The problem
Upon reaching the line containing "(674, 173) = (415, 314): purple", output that line and all remaining lines exactly, through the end of the entries, and output nothing before it.

Provided data
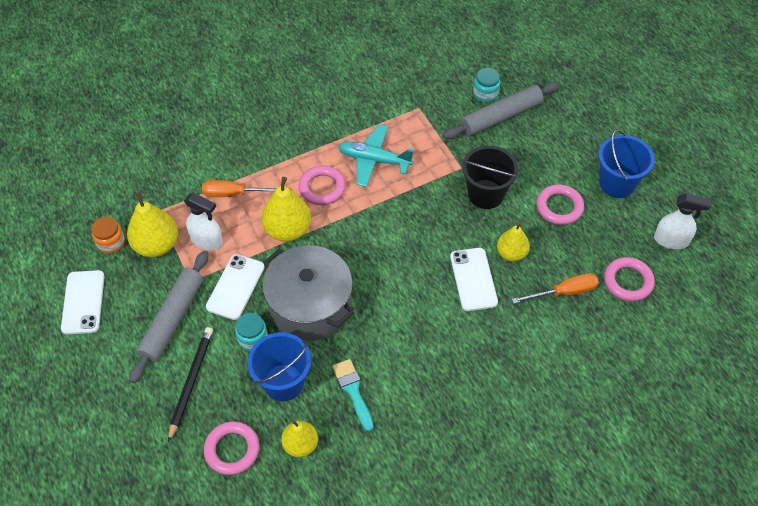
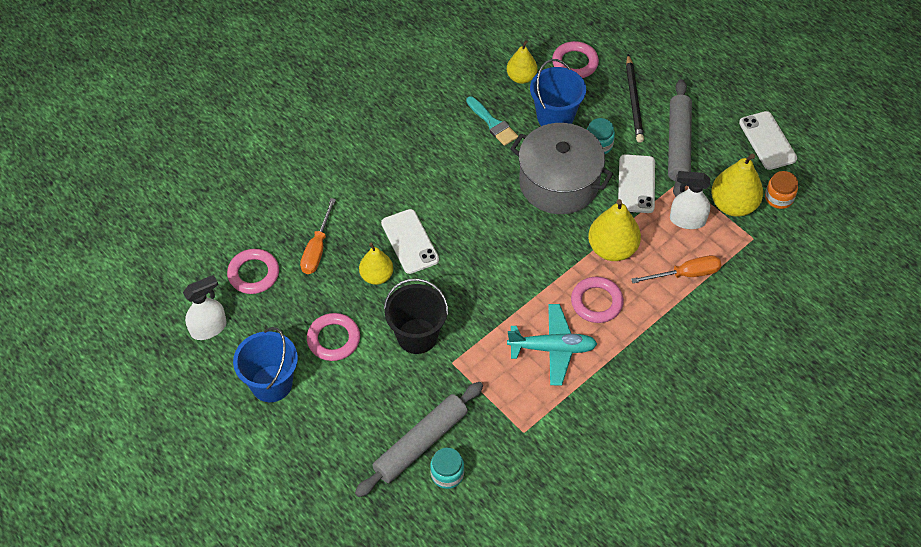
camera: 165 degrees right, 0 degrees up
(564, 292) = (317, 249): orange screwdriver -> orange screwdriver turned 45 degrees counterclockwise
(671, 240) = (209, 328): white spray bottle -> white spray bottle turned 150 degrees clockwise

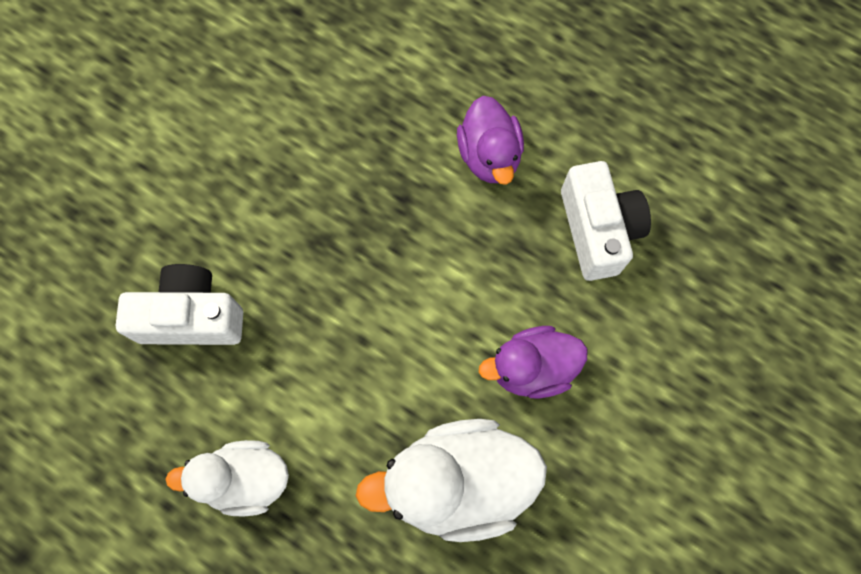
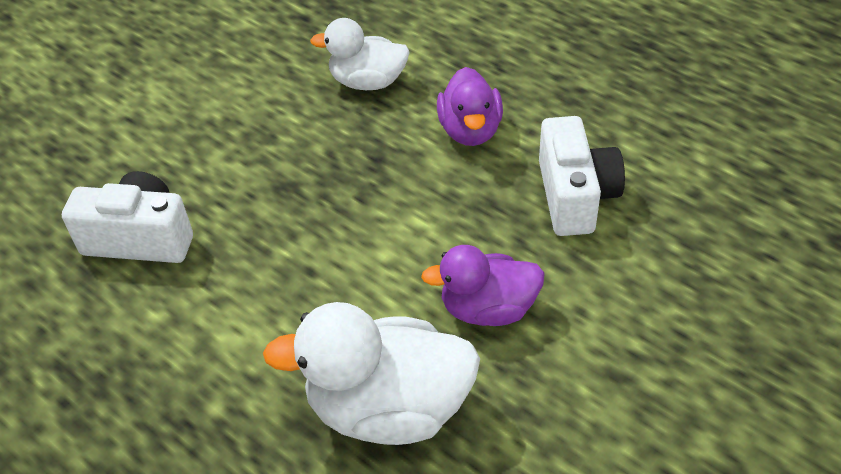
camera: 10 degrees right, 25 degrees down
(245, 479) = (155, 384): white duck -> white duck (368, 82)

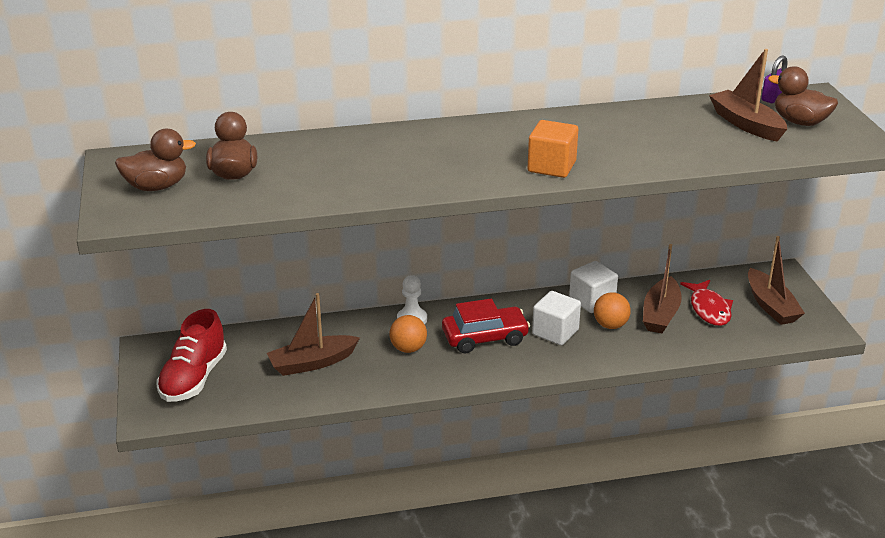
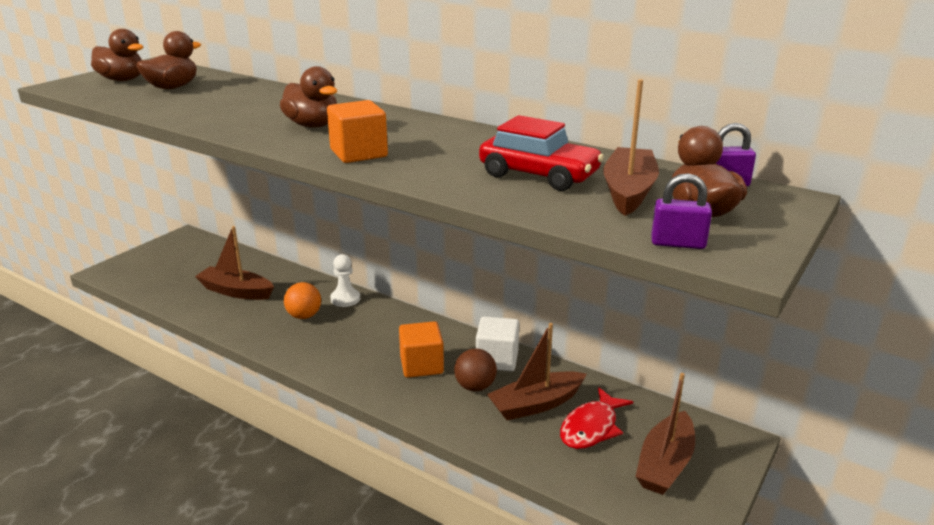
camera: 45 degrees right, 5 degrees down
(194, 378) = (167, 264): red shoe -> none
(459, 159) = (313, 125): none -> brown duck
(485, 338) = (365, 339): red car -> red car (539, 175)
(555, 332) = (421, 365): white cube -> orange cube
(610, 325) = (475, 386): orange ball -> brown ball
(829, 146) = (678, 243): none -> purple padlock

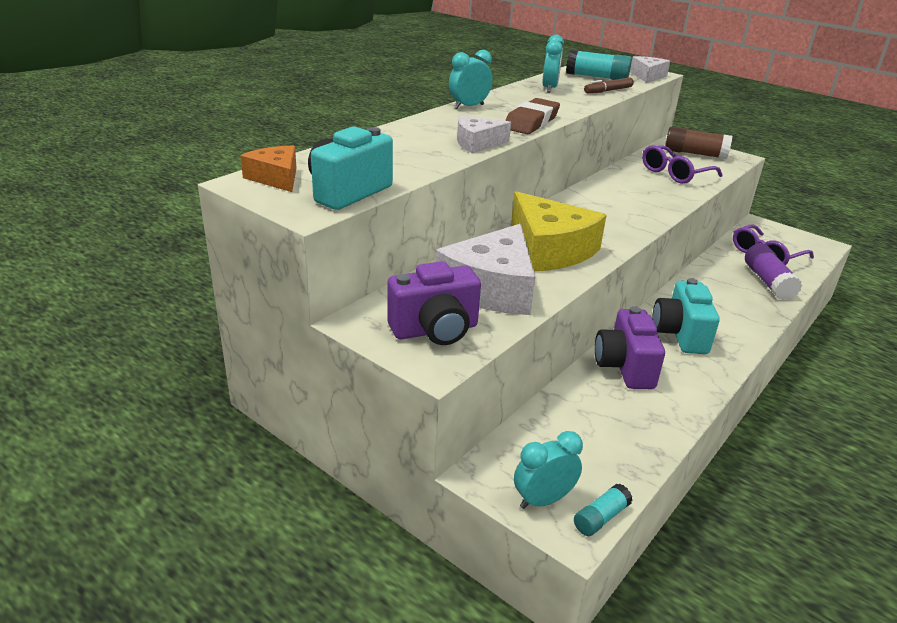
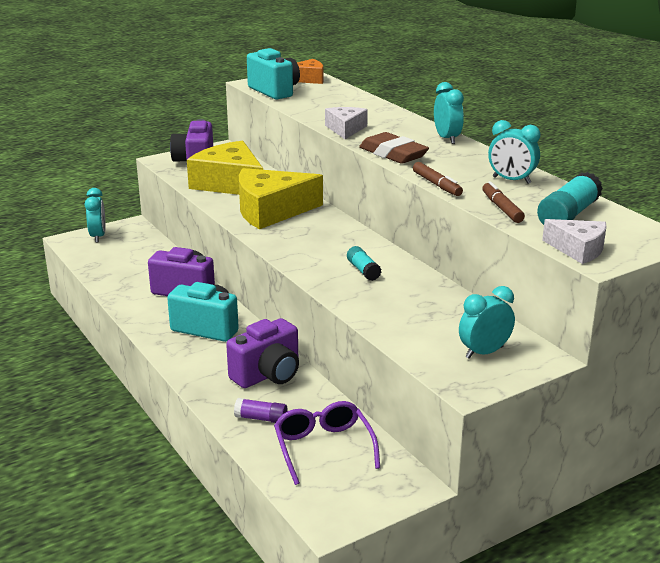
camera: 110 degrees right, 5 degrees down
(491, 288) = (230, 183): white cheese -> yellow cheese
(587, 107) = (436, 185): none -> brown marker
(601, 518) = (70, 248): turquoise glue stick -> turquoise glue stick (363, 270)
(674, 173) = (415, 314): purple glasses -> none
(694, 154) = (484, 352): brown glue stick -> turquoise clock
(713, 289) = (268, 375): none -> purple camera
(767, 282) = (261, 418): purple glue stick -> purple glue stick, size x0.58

Solution
(674, 173) = (415, 314): purple glasses -> none
(694, 154) = (484, 352): brown glue stick -> turquoise clock
(713, 289) = (268, 375): none -> purple camera
(767, 282) = (261, 418): purple glue stick -> purple glue stick, size x0.58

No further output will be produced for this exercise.